*WHAT THE TASK ASKS*. Extract every line below that contains the word "size".

[Object displacement listings]
►

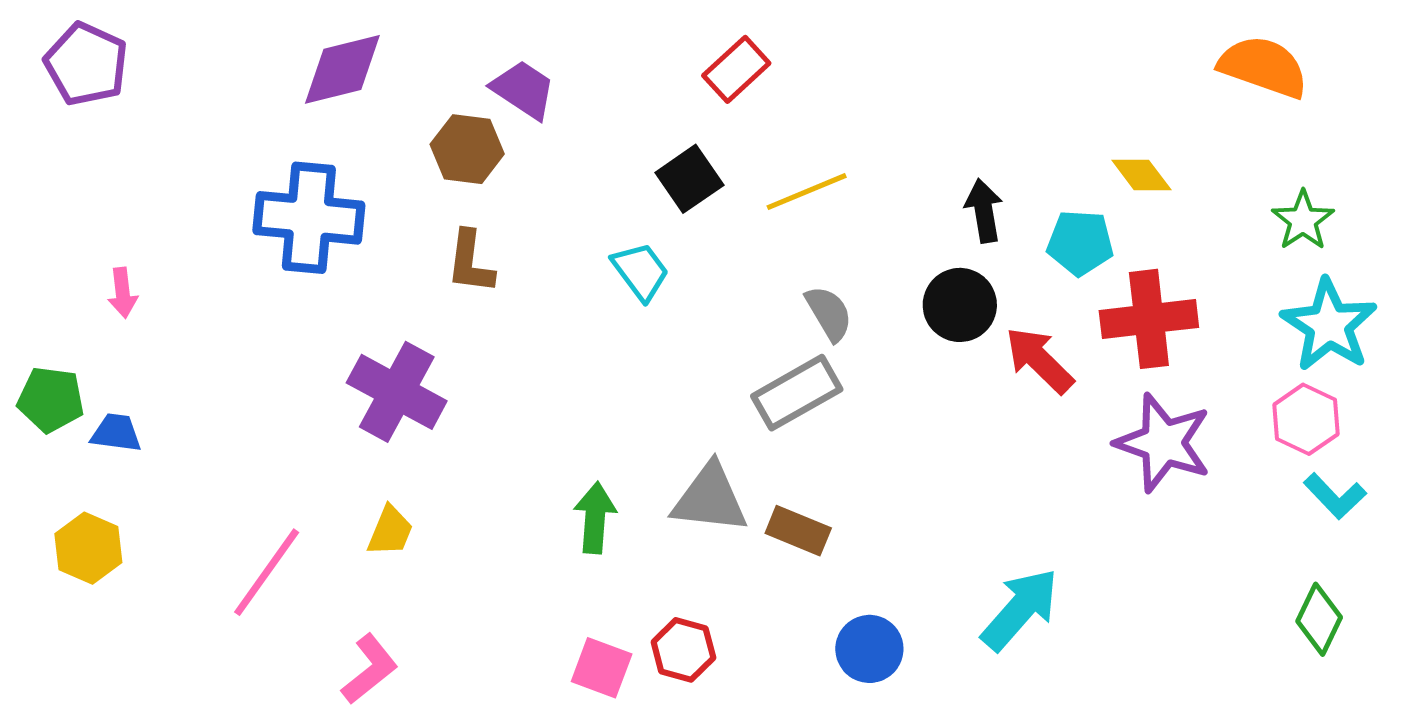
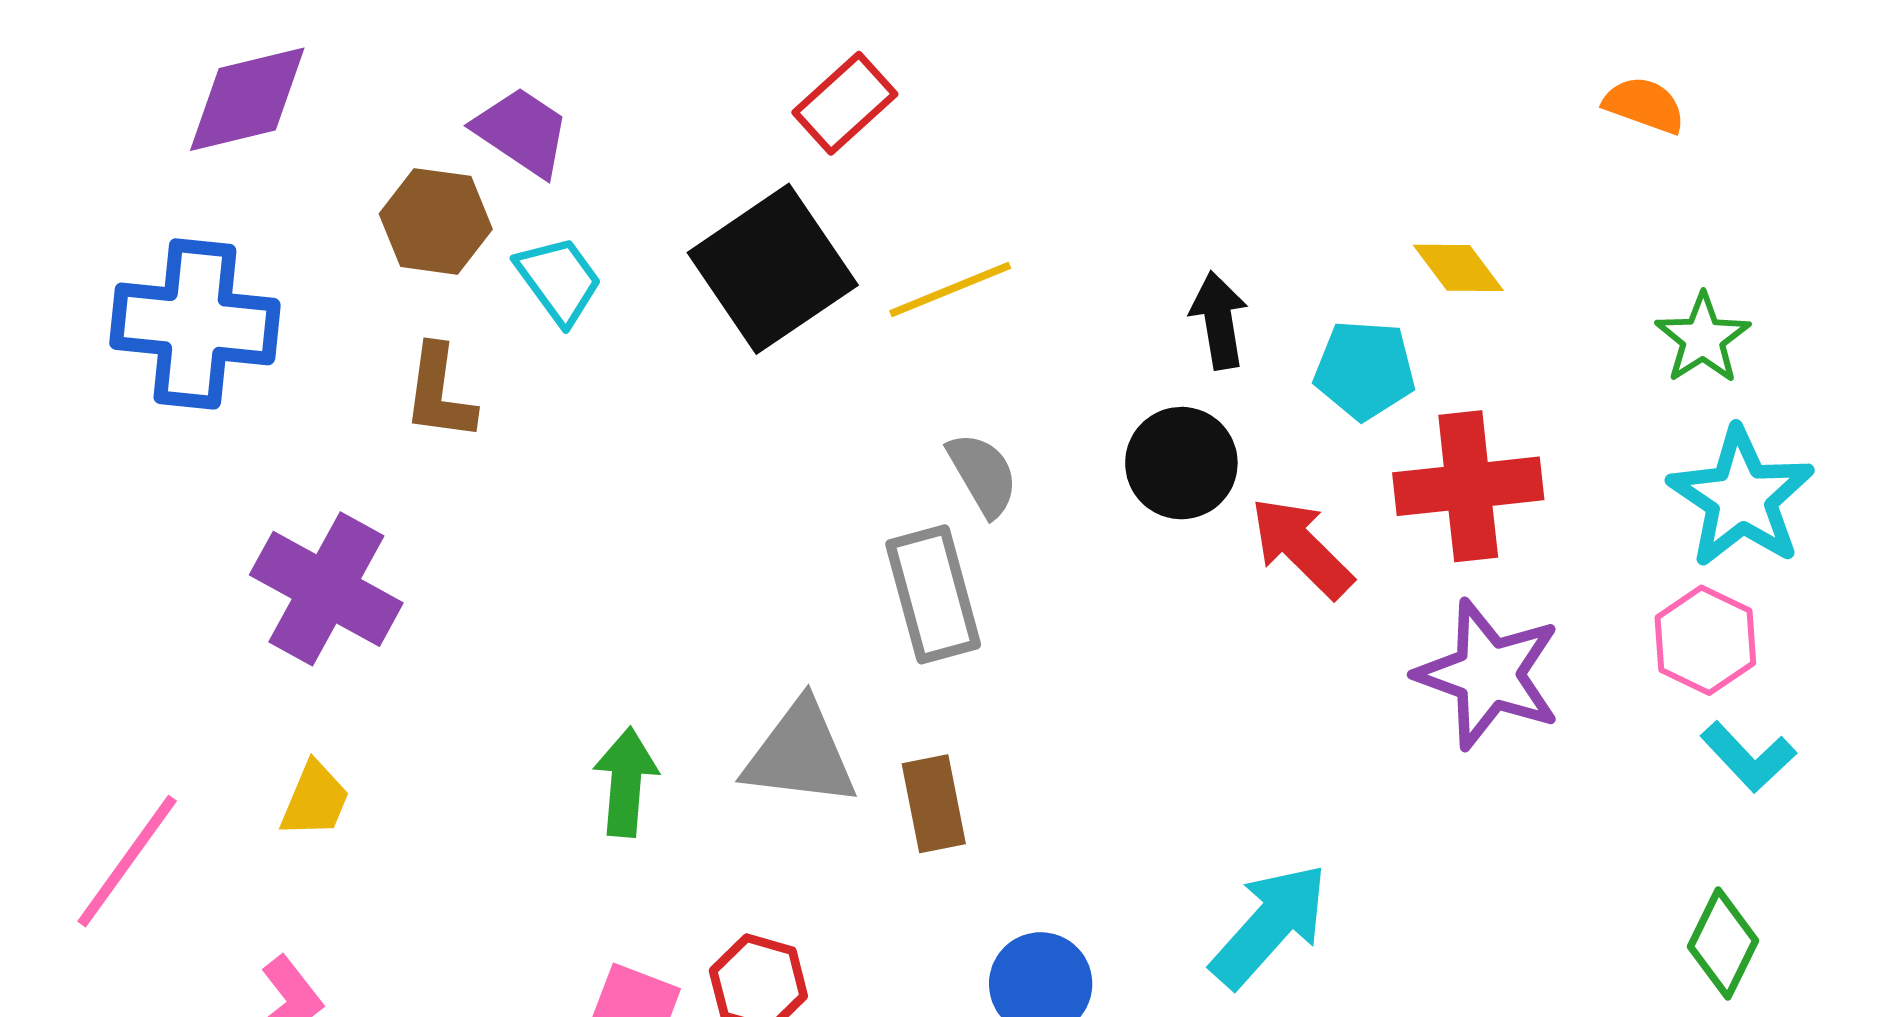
orange semicircle: (1263, 67) -> (1644, 105), size x0.6
black square: (689, 179) -> (773, 269), size x1.6
cyan trapezoid: (640, 271) -> (559, 280), moved
gray rectangle: (797, 393) -> (933, 594), turned -76
brown rectangle: (798, 531) -> (934, 804), turned 56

◄

*TASK SOLUTION*.
orange semicircle: (1263, 67) -> (1644, 105), size x0.6
black square: (689, 179) -> (773, 269), size x1.6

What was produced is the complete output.